Task directions:
All lines from the entries below that contain the string "KEYS" should be copied out.
--- Data records ---
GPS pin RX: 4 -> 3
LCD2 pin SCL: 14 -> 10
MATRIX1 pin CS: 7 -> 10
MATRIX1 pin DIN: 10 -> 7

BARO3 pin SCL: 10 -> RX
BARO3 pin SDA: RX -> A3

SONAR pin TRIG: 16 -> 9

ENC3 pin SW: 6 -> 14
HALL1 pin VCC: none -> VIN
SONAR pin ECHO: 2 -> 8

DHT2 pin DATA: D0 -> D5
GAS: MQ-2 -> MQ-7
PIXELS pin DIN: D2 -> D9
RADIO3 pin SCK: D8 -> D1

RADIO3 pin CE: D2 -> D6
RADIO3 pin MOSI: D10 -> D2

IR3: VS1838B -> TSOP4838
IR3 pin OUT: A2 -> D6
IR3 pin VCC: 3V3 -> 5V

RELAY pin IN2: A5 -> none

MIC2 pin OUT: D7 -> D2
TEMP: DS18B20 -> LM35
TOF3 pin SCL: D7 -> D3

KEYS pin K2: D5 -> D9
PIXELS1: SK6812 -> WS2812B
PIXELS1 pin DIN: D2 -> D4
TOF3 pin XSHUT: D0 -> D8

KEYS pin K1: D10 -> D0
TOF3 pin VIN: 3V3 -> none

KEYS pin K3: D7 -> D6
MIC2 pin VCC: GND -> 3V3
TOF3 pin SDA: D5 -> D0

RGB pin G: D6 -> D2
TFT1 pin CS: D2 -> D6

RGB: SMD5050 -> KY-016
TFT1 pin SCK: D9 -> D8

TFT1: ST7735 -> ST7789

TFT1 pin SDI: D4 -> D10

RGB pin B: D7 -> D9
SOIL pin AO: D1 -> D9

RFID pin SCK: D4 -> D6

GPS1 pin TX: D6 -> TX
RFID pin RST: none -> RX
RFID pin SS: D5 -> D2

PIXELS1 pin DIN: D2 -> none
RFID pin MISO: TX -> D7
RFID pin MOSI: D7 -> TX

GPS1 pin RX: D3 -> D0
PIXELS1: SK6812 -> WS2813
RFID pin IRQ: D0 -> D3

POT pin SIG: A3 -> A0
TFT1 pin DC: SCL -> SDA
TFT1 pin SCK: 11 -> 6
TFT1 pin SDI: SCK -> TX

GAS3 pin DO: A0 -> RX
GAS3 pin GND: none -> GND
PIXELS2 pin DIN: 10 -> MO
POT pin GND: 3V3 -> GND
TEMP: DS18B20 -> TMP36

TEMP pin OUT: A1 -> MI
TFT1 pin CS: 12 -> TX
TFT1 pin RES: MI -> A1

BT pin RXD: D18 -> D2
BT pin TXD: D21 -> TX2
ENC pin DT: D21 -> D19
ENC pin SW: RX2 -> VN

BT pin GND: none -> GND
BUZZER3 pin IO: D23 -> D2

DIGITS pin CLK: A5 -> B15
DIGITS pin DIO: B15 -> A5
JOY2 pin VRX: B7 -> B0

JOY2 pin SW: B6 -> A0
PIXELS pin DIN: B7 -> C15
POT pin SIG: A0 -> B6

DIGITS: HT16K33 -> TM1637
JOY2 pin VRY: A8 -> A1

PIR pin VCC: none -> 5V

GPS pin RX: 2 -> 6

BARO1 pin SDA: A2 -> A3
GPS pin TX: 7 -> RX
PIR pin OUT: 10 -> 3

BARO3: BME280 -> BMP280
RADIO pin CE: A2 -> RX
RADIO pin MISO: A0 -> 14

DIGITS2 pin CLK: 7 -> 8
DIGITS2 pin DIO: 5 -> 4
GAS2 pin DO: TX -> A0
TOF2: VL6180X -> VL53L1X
---
Written answer:
KEYS pin K2: D5 -> D9
KEYS pin K1: D10 -> D0
KEYS pin K3: D7 -> D6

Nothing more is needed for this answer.